- Problem:
Retype every entry word for word.

[Items from a data source]
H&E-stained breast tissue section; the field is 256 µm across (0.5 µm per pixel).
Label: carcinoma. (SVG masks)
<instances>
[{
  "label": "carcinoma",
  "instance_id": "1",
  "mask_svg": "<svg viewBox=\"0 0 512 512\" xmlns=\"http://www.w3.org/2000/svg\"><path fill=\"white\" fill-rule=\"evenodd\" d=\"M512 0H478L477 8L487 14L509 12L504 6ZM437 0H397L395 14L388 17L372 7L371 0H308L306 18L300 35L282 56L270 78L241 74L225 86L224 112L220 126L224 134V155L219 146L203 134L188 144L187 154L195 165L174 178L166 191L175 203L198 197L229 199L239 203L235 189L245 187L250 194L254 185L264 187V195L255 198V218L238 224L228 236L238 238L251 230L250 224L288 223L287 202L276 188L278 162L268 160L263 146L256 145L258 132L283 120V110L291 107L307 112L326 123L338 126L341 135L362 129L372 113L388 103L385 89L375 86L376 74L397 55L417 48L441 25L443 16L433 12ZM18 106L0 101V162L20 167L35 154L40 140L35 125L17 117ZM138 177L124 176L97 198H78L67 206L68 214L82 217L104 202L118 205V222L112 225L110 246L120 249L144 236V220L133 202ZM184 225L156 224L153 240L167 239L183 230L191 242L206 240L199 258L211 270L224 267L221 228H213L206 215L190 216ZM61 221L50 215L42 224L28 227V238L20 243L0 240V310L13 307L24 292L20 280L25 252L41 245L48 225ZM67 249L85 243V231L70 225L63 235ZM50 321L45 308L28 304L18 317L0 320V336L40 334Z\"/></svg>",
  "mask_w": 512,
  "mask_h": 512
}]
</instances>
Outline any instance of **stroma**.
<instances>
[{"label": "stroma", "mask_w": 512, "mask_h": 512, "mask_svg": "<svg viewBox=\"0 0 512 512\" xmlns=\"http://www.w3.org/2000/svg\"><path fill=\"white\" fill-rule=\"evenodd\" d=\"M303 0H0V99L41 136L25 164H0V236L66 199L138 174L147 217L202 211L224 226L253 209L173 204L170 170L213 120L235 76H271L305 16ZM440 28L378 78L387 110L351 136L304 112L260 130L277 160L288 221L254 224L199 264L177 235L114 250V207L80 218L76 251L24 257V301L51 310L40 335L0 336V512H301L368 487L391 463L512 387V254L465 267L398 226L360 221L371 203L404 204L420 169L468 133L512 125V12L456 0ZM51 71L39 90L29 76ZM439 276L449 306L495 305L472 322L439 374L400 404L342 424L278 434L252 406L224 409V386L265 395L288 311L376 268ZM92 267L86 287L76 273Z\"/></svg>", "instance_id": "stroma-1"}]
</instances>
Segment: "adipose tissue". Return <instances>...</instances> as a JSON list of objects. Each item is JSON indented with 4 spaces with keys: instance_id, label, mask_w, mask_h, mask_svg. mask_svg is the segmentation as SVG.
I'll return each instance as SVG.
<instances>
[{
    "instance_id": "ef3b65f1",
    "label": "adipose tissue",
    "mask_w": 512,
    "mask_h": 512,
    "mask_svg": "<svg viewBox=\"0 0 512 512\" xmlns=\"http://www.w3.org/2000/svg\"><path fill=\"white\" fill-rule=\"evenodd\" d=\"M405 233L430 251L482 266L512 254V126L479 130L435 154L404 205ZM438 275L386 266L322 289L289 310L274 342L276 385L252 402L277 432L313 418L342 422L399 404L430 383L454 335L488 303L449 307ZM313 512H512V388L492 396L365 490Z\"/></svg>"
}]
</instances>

- Exercise result:
H&E-stained breast tissue section; the field is 256 µm across (0.5 µm per pixel).
Label: carcinoma. (SVG masks)
<instances>
[{
  "label": "carcinoma",
  "instance_id": "1",
  "mask_svg": "<svg viewBox=\"0 0 512 512\" xmlns=\"http://www.w3.org/2000/svg\"><path fill=\"white\" fill-rule=\"evenodd\" d=\"M512 0H478L477 8L487 14L509 12L504 6ZM437 0H397L395 14L388 17L372 7L371 0H308L306 18L300 35L282 56L270 78L241 74L225 86L224 112L220 126L224 134V155L219 146L203 134L188 144L187 154L195 165L174 178L166 191L175 203L198 197L229 199L239 203L235 189L245 187L250 194L254 185L264 187V195L255 198V218L238 224L228 236L238 238L251 230L250 224L288 223L287 202L276 188L278 162L268 160L263 146L256 145L258 132L283 120V110L291 107L307 112L326 123L338 126L341 135L362 129L372 113L388 103L385 89L375 86L376 74L397 55L417 48L441 25L443 16L433 12ZM18 106L0 101V162L20 167L35 154L40 140L35 125L17 117ZM138 177L124 176L97 198H78L67 206L68 214L82 217L104 202L118 205V222L112 225L110 246L120 249L144 236V220L133 202ZM184 225L156 224L153 240L167 239L183 230L191 242L206 240L199 258L211 270L224 267L221 228H213L206 215L190 216ZM61 221L50 215L42 224L28 227V238L20 243L0 240V310L13 307L24 292L20 280L25 252L41 245L48 225ZM67 249L85 243V231L70 225L63 235ZM50 321L45 308L28 304L18 317L0 320V336L40 334Z\"/></svg>",
  "mask_w": 512,
  "mask_h": 512
}]
</instances>
Outline any instance of **stroma**.
<instances>
[{"label": "stroma", "mask_w": 512, "mask_h": 512, "mask_svg": "<svg viewBox=\"0 0 512 512\" xmlns=\"http://www.w3.org/2000/svg\"><path fill=\"white\" fill-rule=\"evenodd\" d=\"M303 0H0V99L41 136L25 164H0V236L66 199L138 174L147 217L202 211L224 226L253 209L173 204L170 170L213 120L235 76H271L305 16ZM440 28L378 78L387 110L351 136L304 112L260 130L277 160L288 221L254 224L199 264L177 235L114 250V207L80 218L76 251L24 257V301L51 310L40 335L0 336V512H301L368 487L391 463L512 387V254L465 267L398 226L360 221L371 203L404 204L420 169L468 133L512 125V12L456 0ZM51 71L39 90L29 76ZM439 276L449 306L495 305L472 322L439 374L400 404L342 424L278 434L252 406L224 409V386L265 395L288 311L376 268ZM92 267L86 287L76 273Z\"/></svg>", "instance_id": "stroma-1"}]
</instances>
Segment: "adipose tissue". Return <instances>...</instances> as a JSON list of objects. Each item is JSON indented with 4 spaces with keys: instance_id, label, mask_w, mask_h, mask_svg. mask_svg is the segmentation as SVG.
I'll return each instance as SVG.
<instances>
[{
    "instance_id": "ef3b65f1",
    "label": "adipose tissue",
    "mask_w": 512,
    "mask_h": 512,
    "mask_svg": "<svg viewBox=\"0 0 512 512\" xmlns=\"http://www.w3.org/2000/svg\"><path fill=\"white\" fill-rule=\"evenodd\" d=\"M405 233L430 251L482 266L512 254V126L479 130L435 154L404 205ZM438 275L386 266L322 289L289 310L274 342L276 385L252 402L277 432L313 418L342 422L399 404L430 383L454 335L488 303L449 307ZM313 512H512V388L492 396L365 490Z\"/></svg>"
}]
</instances>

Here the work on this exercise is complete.